Job » Can you edit the stretch from the start of the entries through the line containing "36: (113, 542)" so that "zero-indexed" becomes "0-indexed", keeping everything else unchanged and returning only those lines?

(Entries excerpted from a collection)
_ _ _ _

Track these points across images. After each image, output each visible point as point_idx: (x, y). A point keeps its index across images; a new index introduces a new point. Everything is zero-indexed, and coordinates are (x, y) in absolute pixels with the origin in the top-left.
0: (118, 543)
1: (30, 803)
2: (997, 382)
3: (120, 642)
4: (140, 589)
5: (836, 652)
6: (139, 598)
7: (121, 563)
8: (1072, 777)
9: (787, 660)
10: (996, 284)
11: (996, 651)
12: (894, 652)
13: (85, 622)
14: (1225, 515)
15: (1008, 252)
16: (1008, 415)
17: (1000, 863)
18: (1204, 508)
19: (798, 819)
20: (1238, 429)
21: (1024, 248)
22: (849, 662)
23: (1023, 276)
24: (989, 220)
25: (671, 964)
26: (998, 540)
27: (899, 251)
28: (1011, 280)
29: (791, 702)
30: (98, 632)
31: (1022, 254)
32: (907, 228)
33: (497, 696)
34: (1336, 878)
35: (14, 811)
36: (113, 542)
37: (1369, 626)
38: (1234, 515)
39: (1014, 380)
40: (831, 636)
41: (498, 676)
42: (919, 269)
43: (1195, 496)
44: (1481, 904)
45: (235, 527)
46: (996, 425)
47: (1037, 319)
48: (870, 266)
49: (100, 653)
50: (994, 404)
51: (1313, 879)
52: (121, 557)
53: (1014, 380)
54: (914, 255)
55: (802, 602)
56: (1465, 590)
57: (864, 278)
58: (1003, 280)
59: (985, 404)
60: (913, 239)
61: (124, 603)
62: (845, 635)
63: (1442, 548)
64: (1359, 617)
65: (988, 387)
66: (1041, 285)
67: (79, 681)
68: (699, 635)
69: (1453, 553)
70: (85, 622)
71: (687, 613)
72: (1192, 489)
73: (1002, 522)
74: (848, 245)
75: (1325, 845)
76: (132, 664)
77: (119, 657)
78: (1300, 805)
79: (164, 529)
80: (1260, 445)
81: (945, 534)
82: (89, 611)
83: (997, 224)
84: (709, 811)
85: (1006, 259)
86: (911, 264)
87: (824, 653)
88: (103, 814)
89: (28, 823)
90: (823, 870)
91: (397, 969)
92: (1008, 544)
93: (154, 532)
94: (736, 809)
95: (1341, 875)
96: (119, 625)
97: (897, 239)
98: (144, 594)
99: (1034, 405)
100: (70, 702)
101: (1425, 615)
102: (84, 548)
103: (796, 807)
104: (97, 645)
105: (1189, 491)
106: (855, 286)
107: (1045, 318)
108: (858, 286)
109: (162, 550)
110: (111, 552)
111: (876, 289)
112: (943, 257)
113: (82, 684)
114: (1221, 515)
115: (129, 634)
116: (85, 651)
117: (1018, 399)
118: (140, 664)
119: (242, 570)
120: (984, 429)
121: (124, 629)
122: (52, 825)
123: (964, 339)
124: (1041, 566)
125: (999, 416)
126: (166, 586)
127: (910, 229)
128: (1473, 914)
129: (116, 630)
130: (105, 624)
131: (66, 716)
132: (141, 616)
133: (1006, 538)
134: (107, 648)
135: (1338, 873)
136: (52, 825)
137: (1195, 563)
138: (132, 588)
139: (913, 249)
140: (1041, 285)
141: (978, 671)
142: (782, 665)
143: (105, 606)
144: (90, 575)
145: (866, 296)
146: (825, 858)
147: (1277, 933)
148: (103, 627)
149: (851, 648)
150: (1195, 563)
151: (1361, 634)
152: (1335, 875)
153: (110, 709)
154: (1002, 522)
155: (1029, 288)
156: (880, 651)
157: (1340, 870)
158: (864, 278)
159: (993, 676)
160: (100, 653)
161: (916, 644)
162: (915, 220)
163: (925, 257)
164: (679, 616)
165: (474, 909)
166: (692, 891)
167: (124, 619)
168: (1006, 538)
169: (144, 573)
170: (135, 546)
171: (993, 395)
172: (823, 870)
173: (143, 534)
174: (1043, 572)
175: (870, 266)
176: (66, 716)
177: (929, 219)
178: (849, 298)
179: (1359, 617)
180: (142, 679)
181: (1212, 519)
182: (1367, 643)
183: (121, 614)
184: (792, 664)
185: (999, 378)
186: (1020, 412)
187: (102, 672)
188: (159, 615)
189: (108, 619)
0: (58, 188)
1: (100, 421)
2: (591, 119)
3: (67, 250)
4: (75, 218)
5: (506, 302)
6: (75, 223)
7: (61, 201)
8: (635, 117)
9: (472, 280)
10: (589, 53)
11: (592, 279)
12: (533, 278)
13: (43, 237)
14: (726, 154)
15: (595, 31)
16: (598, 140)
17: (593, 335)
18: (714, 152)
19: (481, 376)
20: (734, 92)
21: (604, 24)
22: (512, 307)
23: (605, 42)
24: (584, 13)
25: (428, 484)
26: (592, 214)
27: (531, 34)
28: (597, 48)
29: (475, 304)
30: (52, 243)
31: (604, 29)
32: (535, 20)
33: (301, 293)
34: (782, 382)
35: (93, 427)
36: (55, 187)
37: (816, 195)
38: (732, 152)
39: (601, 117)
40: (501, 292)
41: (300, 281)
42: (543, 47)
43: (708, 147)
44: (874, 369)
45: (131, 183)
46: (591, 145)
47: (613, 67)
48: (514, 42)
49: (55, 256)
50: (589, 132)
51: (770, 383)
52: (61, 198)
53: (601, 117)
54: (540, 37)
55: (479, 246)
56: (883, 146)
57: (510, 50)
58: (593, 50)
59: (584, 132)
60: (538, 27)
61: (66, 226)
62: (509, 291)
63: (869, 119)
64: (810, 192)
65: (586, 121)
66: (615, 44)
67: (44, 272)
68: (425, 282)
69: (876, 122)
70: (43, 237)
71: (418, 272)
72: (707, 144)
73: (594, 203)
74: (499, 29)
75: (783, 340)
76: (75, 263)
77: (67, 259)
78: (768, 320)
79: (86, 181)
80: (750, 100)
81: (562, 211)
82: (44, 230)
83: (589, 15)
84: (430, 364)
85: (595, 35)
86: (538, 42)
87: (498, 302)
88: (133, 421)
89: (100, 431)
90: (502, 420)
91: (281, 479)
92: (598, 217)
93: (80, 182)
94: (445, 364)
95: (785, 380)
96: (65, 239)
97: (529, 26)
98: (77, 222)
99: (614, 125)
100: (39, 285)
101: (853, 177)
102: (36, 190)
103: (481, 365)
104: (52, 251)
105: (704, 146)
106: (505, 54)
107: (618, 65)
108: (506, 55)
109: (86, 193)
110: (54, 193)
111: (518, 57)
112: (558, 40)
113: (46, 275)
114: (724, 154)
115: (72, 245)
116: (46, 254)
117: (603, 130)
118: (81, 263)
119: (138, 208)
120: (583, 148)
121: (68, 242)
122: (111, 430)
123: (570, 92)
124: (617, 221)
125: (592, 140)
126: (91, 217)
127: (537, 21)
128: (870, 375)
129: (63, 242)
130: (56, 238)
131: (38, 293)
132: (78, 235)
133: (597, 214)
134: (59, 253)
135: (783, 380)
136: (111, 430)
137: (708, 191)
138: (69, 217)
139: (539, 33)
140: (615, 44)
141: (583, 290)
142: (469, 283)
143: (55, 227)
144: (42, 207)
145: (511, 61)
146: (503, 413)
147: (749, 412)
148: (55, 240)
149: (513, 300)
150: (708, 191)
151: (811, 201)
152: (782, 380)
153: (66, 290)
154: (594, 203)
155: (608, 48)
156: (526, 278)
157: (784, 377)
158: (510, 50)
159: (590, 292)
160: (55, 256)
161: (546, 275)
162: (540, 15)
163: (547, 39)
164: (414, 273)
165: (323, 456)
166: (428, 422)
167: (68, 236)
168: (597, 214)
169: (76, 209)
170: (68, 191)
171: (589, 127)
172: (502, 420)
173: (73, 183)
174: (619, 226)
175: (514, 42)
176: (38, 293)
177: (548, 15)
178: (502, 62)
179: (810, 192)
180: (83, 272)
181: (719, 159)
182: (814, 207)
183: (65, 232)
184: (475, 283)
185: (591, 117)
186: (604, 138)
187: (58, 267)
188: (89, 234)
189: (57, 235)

_ _ _ _

Answer for the task »
Track these points across images. After each image, output each visible point as point_idx: (x, y). A point keeps its index across images; a new index introduces a new point. Everything is 0-indexed, and coordinates are (x, y) in absolute pixels with the origin in the top-left.
0: (118, 543)
1: (30, 803)
2: (997, 382)
3: (120, 642)
4: (140, 589)
5: (836, 652)
6: (139, 598)
7: (121, 563)
8: (1072, 777)
9: (787, 660)
10: (996, 284)
11: (996, 651)
12: (894, 652)
13: (85, 622)
14: (1225, 515)
15: (1008, 252)
16: (1008, 415)
17: (1000, 863)
18: (1204, 508)
19: (798, 819)
20: (1238, 429)
21: (1024, 248)
22: (849, 662)
23: (1023, 276)
24: (989, 220)
25: (671, 964)
26: (998, 540)
27: (899, 251)
28: (1011, 280)
29: (791, 702)
30: (98, 632)
31: (1022, 254)
32: (907, 228)
33: (497, 696)
34: (1336, 878)
35: (14, 811)
36: (113, 542)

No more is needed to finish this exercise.